• **Your task**
Please repeat exactly the lines from the one containing "TOF pin SDA: D2 -> D1" through the last line of the records below, both included, and leave out any pictures.

============================================================

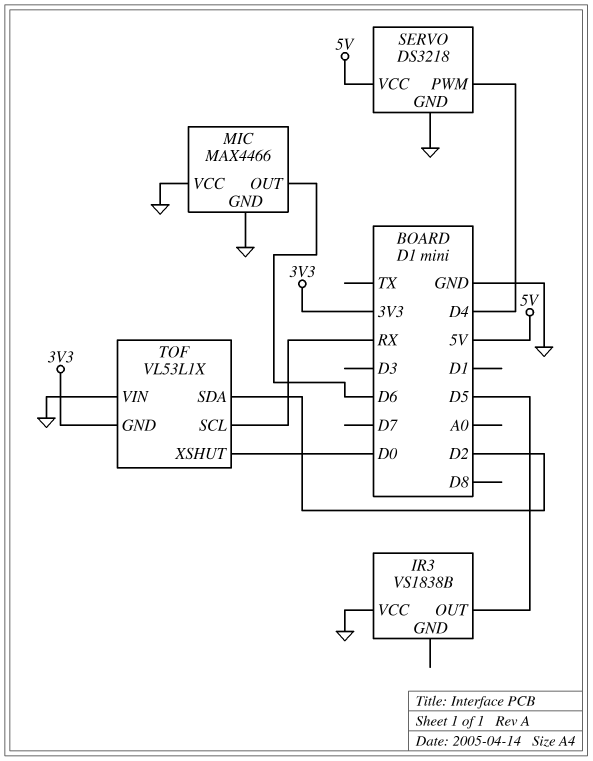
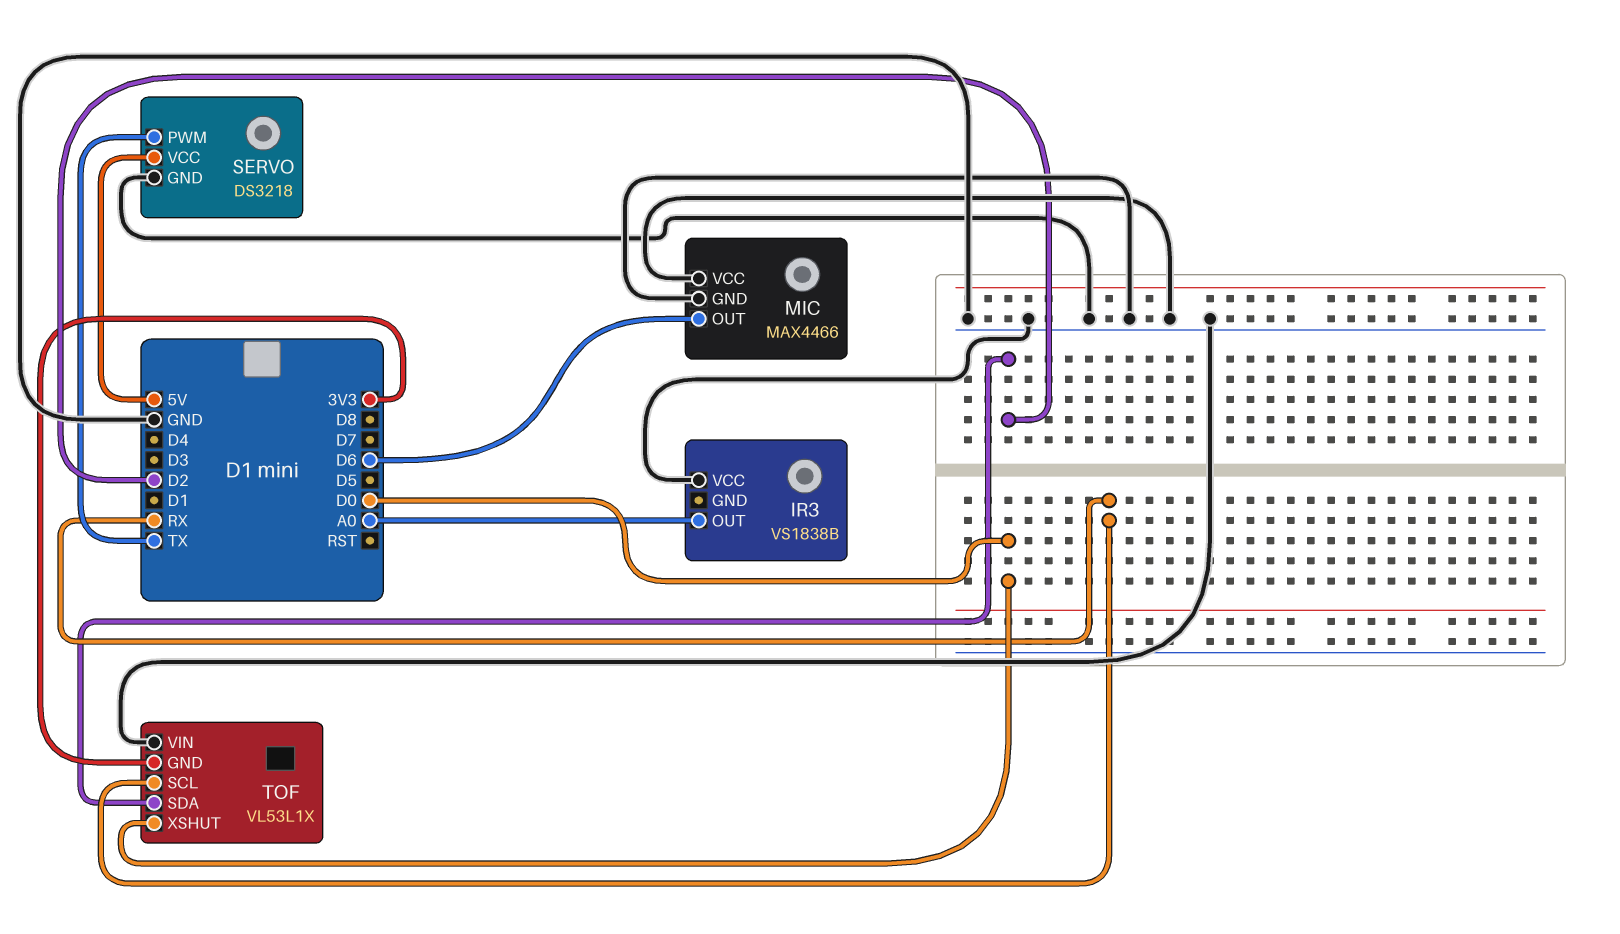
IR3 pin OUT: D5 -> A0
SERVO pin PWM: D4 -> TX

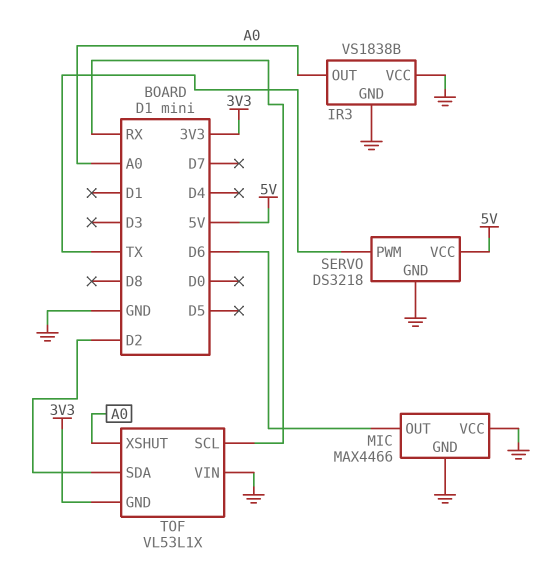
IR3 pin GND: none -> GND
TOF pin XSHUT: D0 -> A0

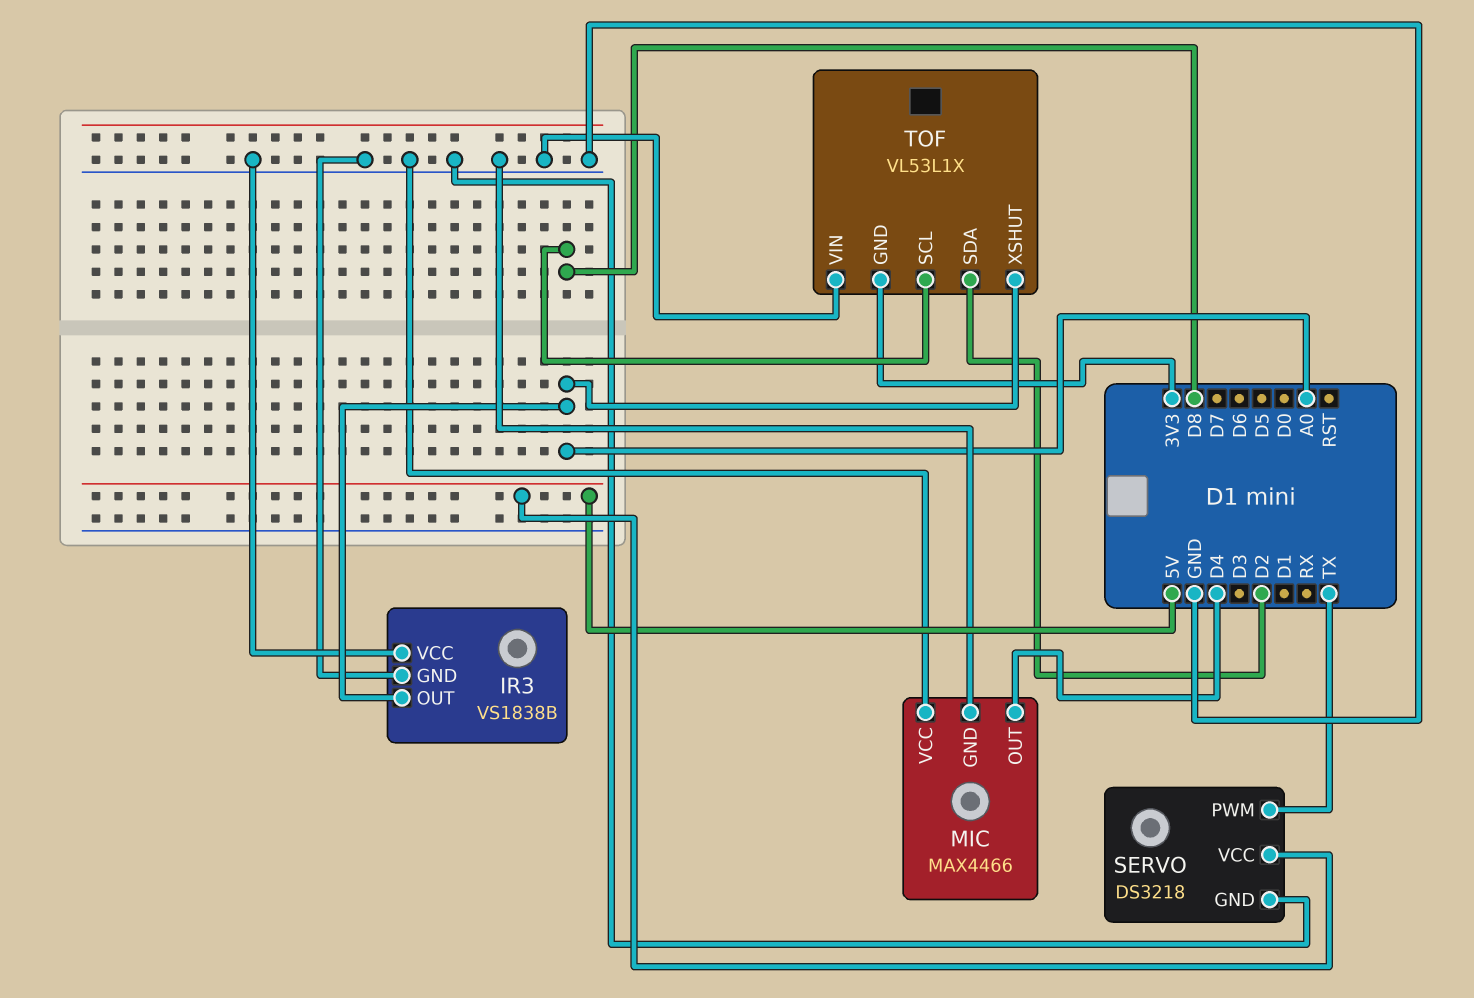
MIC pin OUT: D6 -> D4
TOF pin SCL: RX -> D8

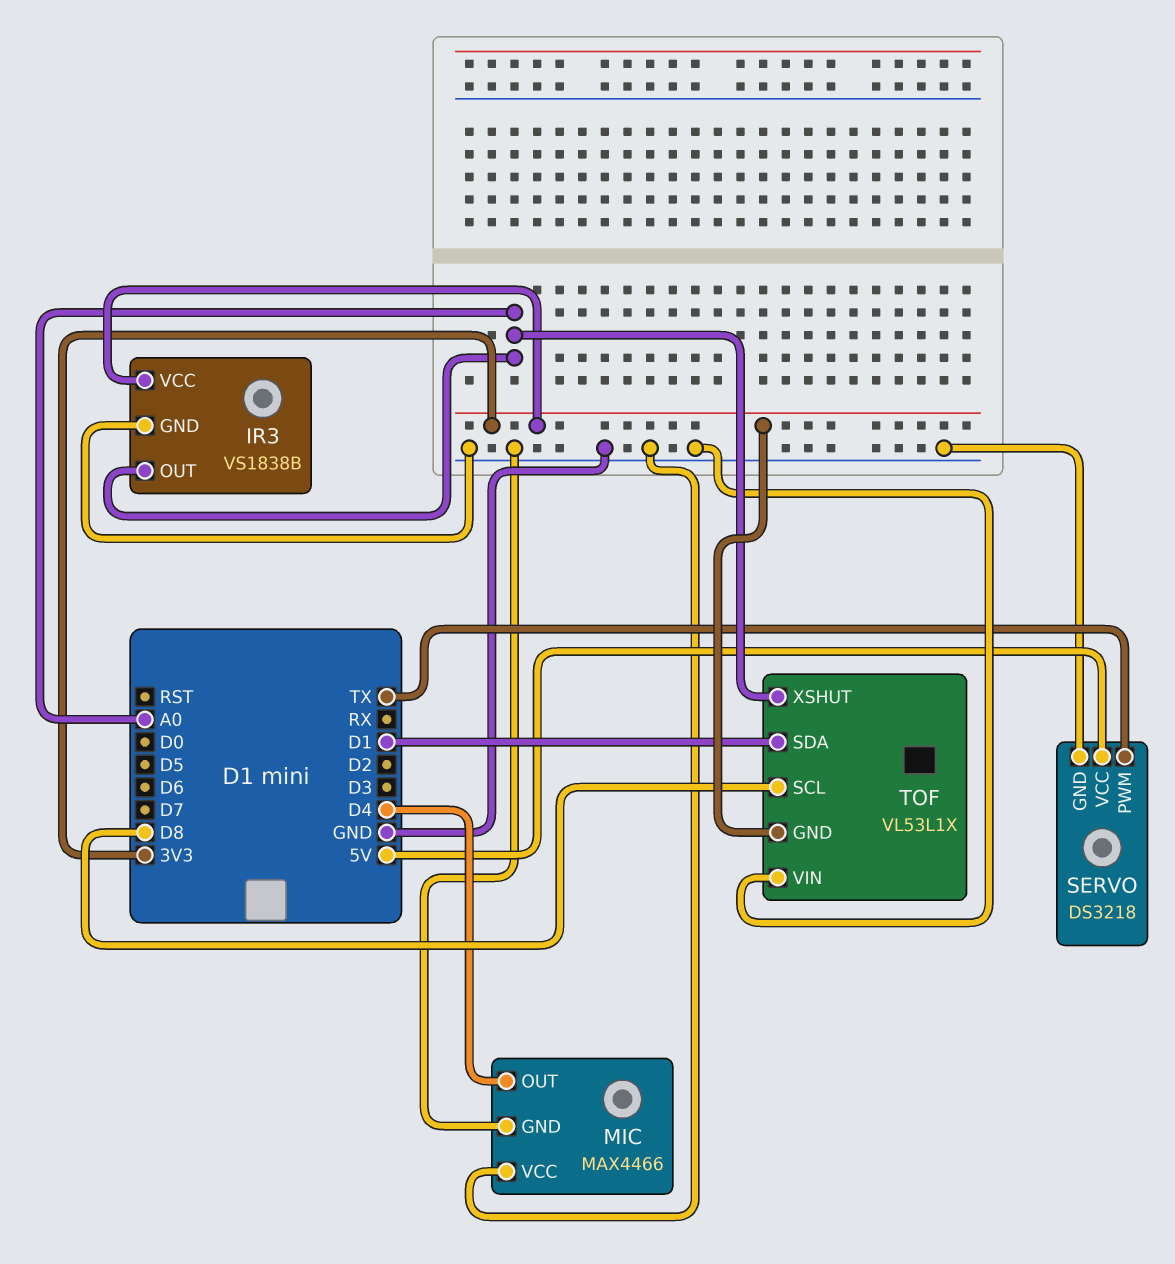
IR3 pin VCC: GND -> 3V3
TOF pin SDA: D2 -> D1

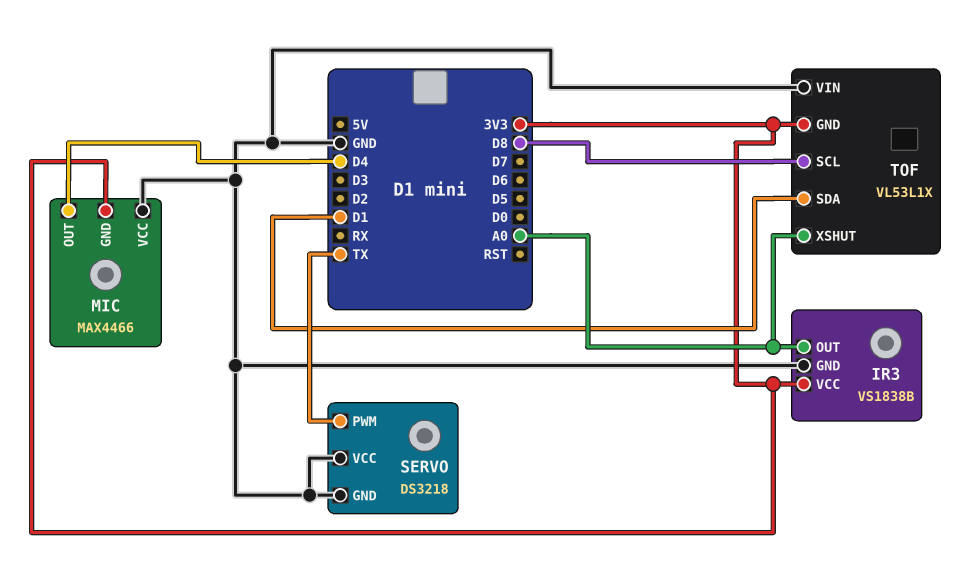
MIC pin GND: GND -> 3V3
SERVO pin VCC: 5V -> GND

============================================================

• **Solution to the problem**
TOF pin SDA: D2 -> D1

MIC pin GND: GND -> 3V3
SERVO pin VCC: 5V -> GND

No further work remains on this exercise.